**EXERCISE AIM**
Please reproduce the entries below exactly from the line with "LINE3 pin DO: D1 -> D6" through their last line, leaving out any pictures.

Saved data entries
· · · ·

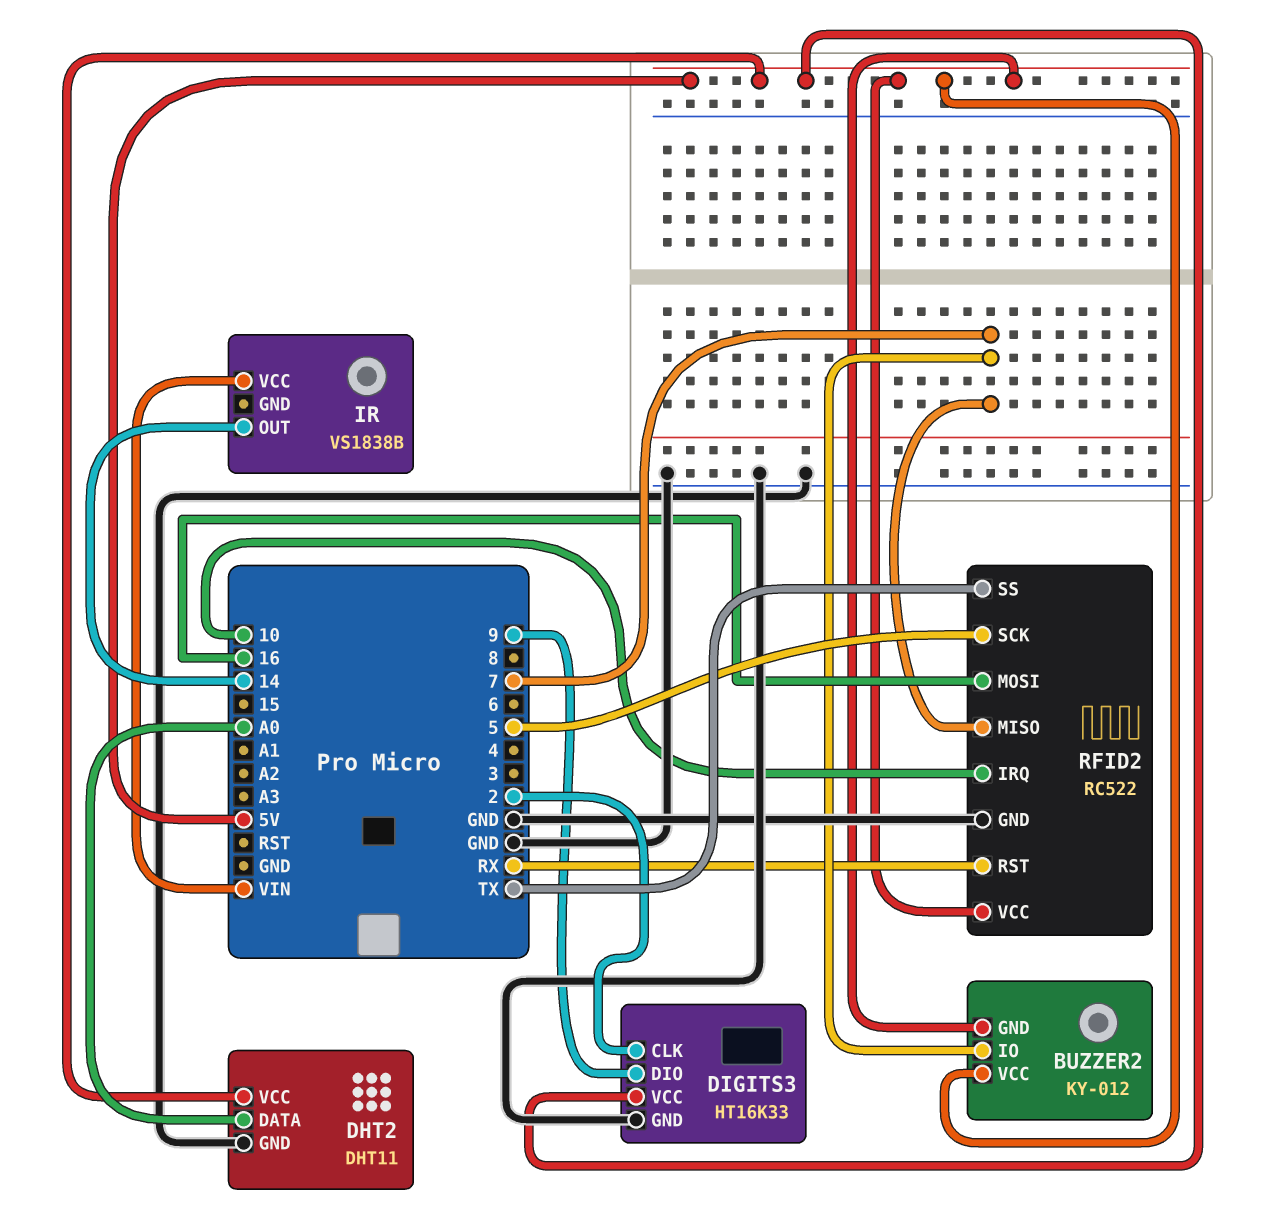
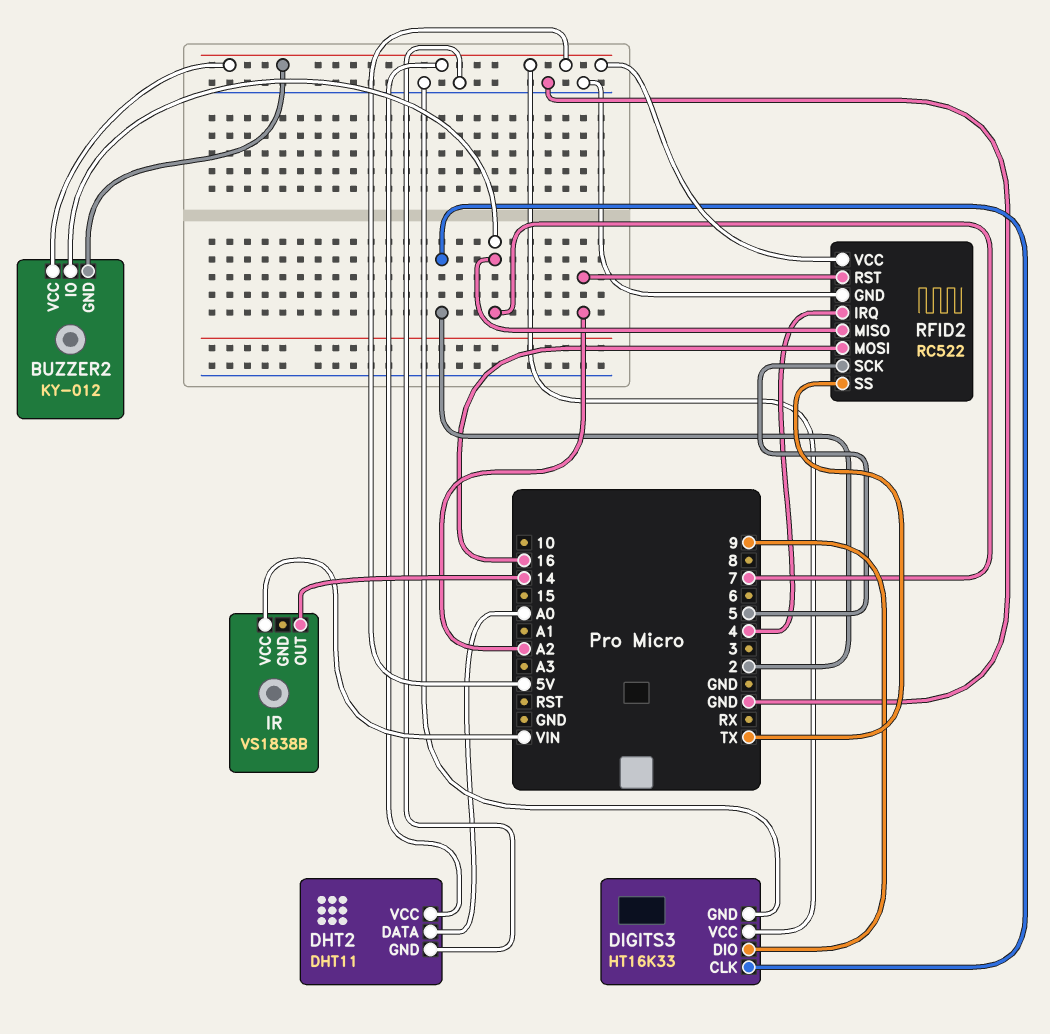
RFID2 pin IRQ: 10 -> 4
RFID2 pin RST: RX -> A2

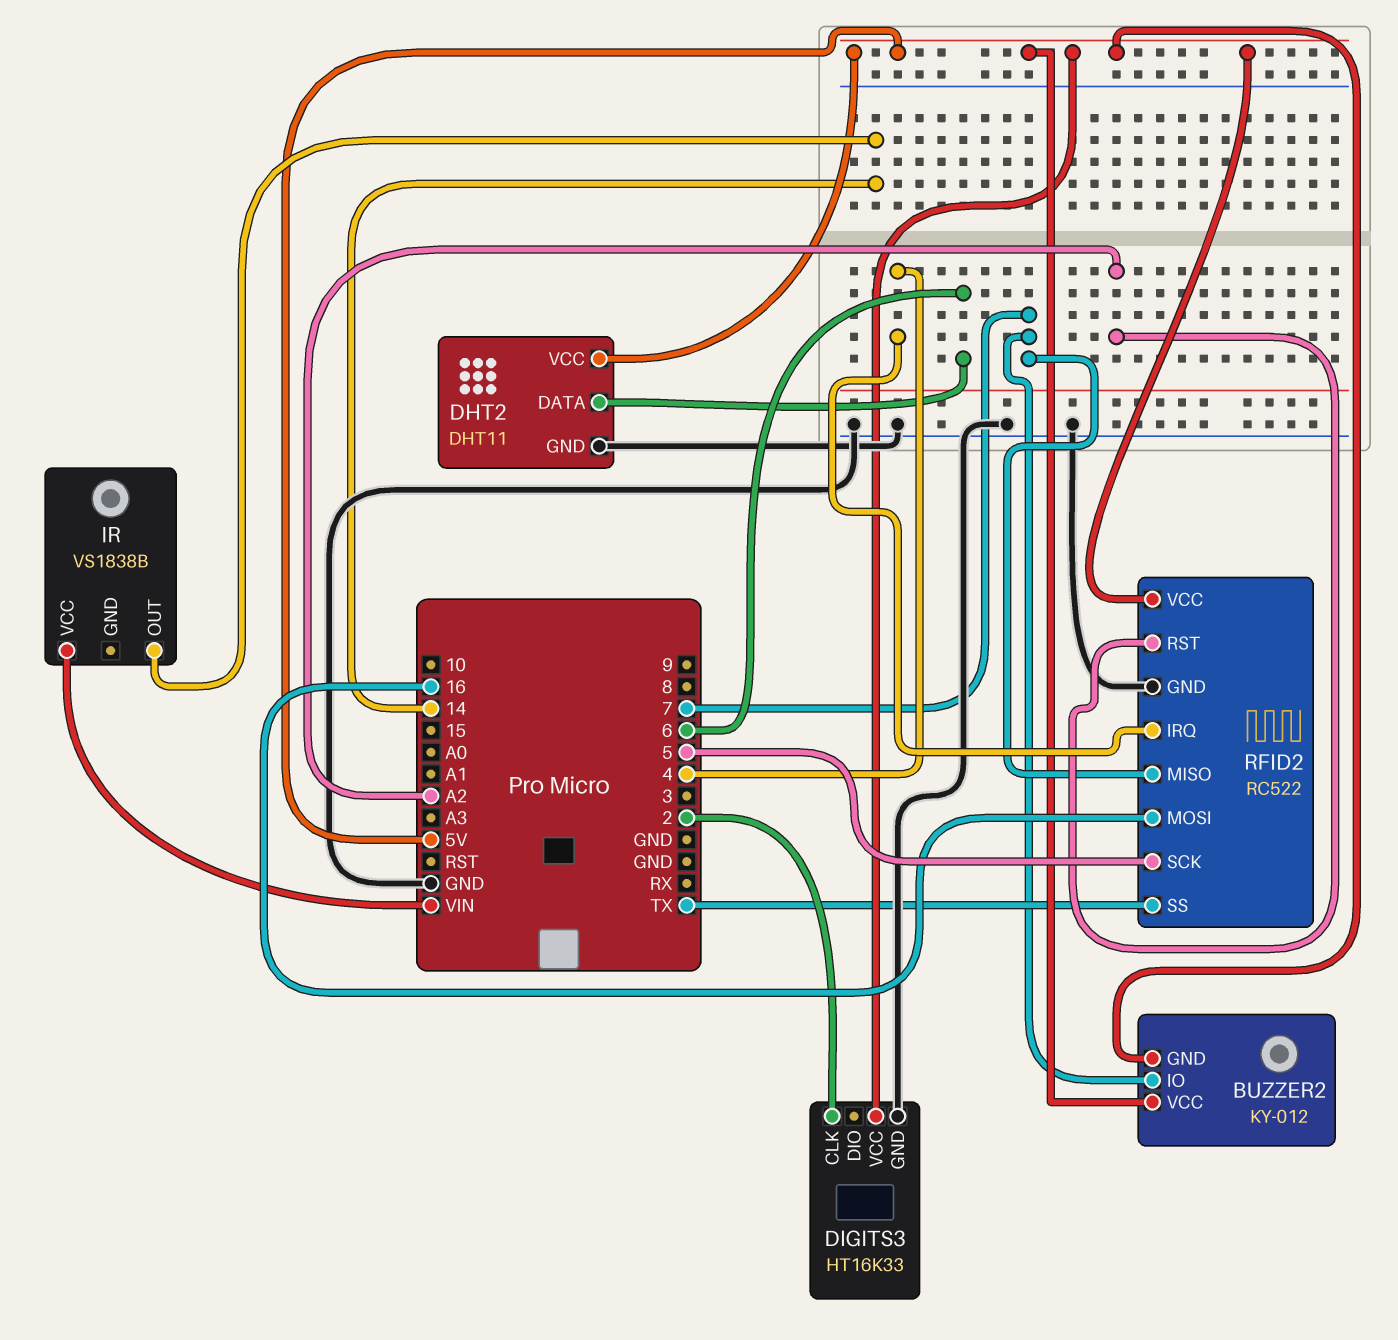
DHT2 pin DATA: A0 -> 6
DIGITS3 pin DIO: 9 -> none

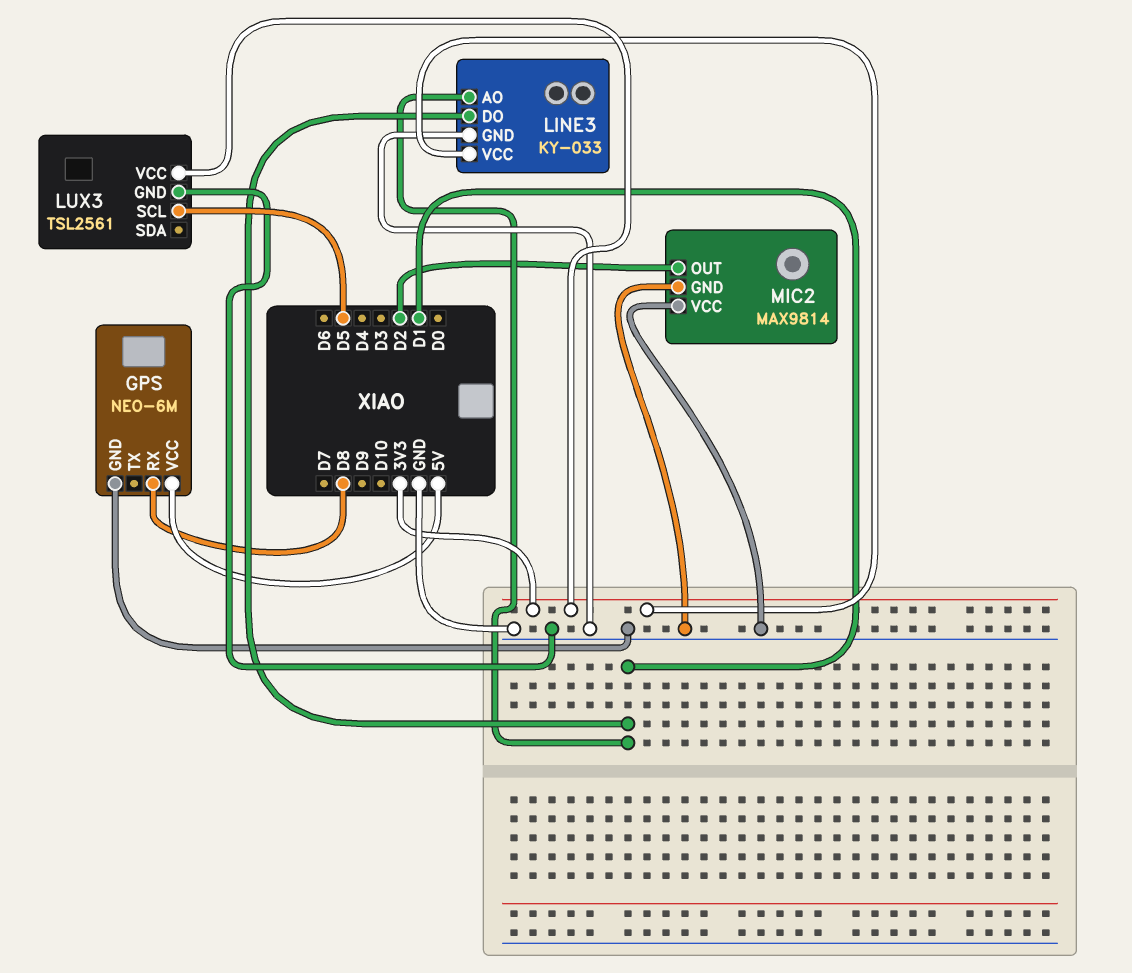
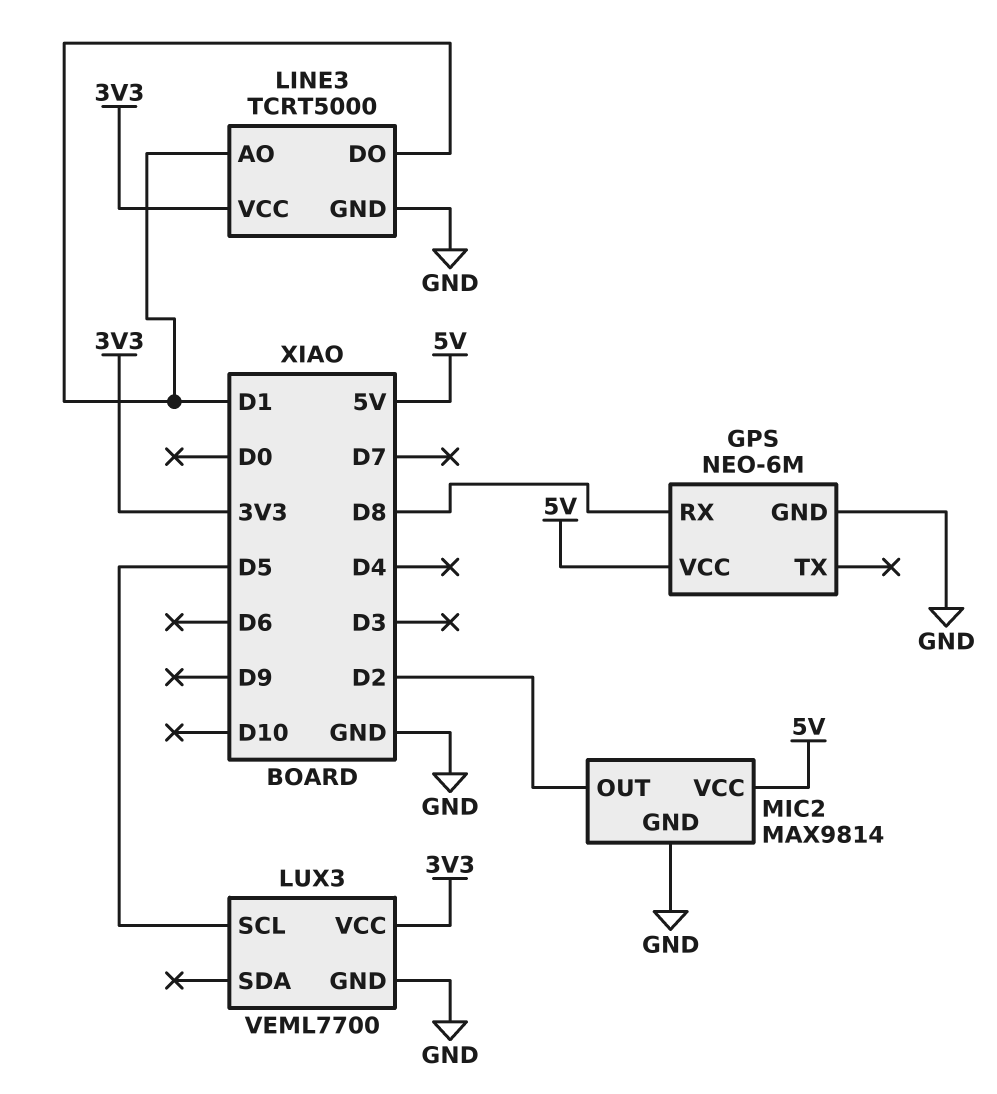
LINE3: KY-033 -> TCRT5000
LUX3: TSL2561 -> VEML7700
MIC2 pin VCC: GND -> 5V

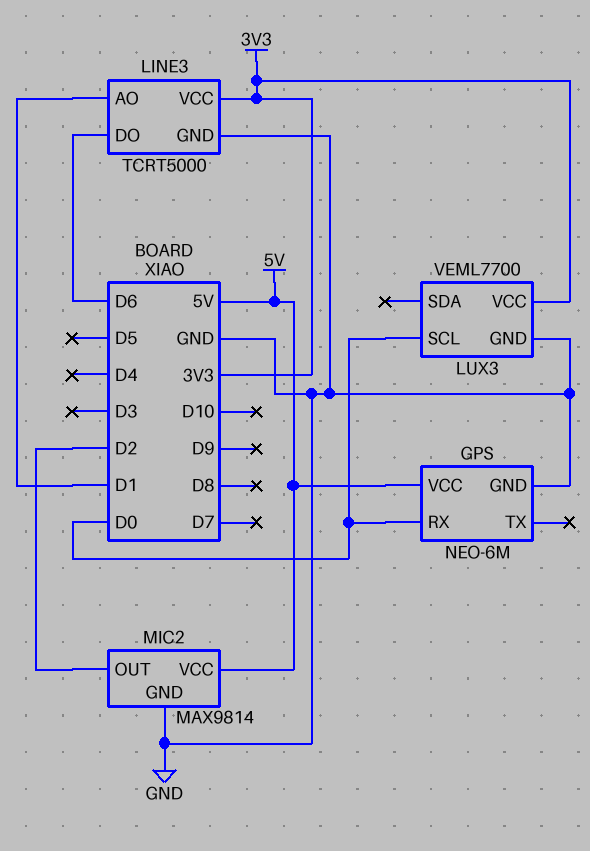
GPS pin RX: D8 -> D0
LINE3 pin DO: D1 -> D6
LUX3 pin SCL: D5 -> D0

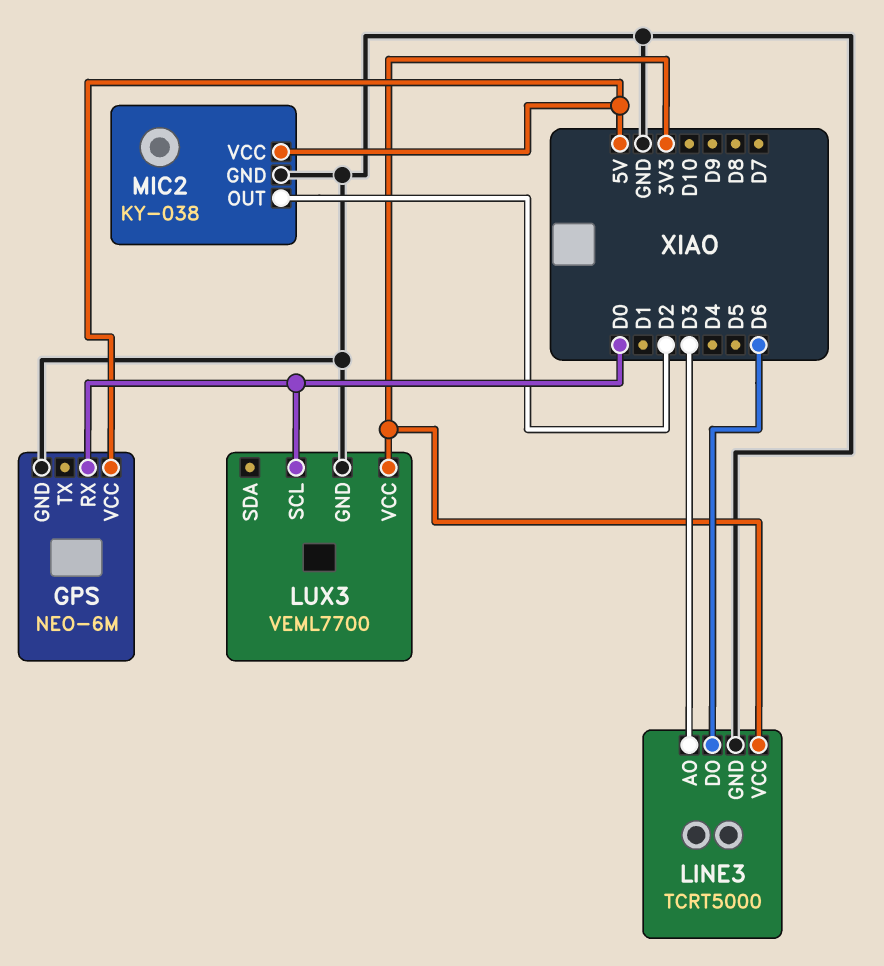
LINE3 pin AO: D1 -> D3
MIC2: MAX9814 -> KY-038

· · · ·

**WRITTEN ANSWER**
LINE3 pin DO: D1 -> D6
LUX3 pin SCL: D5 -> D0

LINE3 pin AO: D1 -> D3
MIC2: MAX9814 -> KY-038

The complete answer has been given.